*WHAT NEEDS TO BE DONE*
Repeat the lines from the start of the records through the line that has "black rectangle: moved 8 px left, 10 px up", putting "anticlockwise" in place of "counterclockwise" and leaving everything else unchanged.

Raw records
—————

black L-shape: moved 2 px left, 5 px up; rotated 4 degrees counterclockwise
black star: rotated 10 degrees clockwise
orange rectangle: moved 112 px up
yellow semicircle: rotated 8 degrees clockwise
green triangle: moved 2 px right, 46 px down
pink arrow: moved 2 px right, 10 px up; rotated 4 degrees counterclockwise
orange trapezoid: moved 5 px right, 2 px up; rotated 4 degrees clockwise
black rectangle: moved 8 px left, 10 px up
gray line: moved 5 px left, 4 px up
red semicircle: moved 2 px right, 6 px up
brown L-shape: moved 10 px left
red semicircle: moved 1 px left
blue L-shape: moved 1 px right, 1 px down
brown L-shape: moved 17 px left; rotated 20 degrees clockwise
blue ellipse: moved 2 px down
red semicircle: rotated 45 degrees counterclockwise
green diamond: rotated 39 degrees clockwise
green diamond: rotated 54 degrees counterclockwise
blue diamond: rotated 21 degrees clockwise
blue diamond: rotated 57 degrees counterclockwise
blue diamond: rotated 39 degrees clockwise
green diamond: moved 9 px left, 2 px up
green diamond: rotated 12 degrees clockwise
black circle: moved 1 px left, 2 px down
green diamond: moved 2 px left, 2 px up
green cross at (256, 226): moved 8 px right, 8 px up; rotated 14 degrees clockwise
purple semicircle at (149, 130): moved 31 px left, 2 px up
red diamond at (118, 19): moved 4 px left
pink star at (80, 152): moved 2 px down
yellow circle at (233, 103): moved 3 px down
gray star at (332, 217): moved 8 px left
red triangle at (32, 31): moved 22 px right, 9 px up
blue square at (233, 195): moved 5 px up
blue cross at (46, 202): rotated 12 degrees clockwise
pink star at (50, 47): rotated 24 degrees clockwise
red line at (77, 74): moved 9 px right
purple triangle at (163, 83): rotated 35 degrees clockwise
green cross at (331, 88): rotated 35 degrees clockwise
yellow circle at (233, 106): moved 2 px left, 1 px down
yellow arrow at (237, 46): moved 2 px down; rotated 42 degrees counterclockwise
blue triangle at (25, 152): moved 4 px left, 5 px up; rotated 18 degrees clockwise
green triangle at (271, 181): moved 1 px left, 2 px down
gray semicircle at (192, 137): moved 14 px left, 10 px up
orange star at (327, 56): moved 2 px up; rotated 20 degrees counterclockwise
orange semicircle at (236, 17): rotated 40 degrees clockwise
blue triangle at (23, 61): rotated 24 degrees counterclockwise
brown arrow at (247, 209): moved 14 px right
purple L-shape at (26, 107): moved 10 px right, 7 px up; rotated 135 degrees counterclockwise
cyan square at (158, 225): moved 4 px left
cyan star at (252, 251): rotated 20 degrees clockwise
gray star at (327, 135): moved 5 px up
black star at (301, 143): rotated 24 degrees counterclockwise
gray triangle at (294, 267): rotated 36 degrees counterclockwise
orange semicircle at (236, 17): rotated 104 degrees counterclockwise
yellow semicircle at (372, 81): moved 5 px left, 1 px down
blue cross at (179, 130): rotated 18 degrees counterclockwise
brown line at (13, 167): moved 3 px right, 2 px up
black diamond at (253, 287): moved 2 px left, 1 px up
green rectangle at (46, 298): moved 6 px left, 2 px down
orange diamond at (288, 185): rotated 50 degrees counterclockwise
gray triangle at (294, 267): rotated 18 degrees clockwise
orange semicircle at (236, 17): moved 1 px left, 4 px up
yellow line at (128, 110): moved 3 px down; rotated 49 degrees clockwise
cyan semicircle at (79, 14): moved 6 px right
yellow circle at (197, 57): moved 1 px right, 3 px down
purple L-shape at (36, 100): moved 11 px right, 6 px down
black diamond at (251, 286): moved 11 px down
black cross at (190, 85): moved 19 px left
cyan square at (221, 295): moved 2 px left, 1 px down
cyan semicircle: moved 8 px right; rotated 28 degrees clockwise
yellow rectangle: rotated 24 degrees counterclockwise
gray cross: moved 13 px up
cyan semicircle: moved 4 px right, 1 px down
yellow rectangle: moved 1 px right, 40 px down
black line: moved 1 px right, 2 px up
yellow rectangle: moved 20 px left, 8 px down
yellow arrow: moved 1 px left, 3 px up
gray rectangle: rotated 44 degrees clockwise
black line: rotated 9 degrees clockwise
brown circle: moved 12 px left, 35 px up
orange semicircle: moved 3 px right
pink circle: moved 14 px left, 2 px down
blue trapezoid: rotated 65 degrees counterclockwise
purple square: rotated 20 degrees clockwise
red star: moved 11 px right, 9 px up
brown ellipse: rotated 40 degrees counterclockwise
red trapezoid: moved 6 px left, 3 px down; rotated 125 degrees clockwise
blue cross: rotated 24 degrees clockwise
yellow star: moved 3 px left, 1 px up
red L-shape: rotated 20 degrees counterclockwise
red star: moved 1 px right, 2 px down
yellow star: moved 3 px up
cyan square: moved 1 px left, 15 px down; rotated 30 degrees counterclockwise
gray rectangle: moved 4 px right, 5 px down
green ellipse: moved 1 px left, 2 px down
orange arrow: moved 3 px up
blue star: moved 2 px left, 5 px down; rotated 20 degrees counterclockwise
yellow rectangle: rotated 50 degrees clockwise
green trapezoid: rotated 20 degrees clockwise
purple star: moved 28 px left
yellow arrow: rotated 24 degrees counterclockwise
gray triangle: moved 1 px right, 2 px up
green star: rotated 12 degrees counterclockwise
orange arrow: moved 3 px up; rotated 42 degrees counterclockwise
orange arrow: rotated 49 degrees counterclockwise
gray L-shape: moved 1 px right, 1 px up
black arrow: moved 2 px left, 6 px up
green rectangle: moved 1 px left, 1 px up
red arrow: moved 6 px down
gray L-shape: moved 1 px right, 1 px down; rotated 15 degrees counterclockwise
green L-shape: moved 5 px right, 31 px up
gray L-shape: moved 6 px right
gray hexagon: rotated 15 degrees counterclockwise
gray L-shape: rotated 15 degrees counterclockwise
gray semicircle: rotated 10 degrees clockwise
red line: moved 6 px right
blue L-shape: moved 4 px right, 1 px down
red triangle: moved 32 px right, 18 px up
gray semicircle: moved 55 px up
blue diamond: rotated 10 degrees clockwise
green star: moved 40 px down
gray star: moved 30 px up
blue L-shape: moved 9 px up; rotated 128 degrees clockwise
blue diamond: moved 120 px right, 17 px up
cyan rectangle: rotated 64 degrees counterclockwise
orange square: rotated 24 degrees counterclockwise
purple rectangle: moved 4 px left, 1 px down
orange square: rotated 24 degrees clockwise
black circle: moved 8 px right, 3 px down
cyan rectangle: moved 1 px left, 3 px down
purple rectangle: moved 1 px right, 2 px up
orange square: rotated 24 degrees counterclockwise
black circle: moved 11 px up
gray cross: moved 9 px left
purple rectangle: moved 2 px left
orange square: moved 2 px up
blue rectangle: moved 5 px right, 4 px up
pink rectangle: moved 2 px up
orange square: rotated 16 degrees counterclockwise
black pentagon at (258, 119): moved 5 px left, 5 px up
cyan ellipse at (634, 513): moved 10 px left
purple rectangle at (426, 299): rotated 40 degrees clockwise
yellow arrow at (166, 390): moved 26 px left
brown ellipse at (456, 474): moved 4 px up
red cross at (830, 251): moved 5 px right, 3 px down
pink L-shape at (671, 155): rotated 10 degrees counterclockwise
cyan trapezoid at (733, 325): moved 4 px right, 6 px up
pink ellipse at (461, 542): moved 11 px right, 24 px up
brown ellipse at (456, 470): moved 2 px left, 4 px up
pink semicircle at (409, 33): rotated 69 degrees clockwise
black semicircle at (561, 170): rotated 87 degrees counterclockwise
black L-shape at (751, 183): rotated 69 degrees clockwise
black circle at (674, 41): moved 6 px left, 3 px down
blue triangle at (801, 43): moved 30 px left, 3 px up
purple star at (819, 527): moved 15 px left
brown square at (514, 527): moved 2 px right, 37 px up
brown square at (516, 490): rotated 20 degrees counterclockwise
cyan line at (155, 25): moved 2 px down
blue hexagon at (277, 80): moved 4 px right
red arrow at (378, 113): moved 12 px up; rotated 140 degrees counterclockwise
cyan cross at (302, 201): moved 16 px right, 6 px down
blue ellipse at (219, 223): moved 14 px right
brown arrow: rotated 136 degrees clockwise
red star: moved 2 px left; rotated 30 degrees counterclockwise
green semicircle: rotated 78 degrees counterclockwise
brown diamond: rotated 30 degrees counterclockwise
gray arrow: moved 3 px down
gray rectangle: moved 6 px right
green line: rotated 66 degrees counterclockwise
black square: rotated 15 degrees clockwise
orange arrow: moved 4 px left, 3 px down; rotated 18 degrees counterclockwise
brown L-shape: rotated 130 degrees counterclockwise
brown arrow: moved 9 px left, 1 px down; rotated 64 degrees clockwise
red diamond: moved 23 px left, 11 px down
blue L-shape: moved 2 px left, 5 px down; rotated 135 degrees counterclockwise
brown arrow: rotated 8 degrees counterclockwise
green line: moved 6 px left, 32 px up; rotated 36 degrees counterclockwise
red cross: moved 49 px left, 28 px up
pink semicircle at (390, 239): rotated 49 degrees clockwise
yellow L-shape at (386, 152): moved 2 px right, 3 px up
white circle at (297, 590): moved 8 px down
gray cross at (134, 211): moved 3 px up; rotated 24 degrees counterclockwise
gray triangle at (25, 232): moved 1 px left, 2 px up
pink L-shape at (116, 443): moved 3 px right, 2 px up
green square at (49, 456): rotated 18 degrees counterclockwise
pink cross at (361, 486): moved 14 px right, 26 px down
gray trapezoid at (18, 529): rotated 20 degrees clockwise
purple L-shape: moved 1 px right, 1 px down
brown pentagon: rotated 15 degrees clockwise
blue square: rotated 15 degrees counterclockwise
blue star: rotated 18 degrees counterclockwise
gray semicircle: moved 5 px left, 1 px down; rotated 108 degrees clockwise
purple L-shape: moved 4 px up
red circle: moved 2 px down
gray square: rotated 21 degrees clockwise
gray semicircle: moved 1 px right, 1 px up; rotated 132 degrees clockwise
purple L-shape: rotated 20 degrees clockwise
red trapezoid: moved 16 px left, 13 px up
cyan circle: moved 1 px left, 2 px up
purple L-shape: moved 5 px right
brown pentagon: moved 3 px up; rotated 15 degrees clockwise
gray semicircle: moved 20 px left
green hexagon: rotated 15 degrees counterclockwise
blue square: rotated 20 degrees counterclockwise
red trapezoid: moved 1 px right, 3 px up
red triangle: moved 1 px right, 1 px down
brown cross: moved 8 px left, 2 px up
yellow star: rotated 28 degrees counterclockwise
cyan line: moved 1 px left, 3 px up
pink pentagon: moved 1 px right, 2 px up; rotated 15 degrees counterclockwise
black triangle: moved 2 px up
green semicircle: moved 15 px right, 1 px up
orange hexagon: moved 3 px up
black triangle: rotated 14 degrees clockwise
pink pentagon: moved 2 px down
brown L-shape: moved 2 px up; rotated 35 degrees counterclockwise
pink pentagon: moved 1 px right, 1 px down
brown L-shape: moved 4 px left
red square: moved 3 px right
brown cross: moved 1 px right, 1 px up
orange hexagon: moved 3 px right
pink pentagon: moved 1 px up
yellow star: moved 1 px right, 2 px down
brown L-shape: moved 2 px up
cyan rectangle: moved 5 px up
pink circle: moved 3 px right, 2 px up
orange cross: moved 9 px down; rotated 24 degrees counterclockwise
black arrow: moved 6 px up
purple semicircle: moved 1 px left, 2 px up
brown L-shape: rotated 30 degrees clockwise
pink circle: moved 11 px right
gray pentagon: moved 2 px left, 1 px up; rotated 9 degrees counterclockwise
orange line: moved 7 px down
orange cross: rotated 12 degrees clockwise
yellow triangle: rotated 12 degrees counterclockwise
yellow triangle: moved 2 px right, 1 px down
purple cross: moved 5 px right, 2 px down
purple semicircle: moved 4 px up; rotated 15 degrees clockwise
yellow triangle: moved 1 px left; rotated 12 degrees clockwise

—————

*FINAL RESULT*
black L-shape: moved 2 px left, 5 px up; rotated 4 degrees anticlockwise
black star: rotated 10 degrees clockwise
orange rectangle: moved 112 px up
yellow semicircle: rotated 8 degrees clockwise
green triangle: moved 2 px right, 46 px down
pink arrow: moved 2 px right, 10 px up; rotated 4 degrees anticlockwise
orange trapezoid: moved 5 px right, 2 px up; rotated 4 degrees clockwise
black rectangle: moved 8 px left, 10 px up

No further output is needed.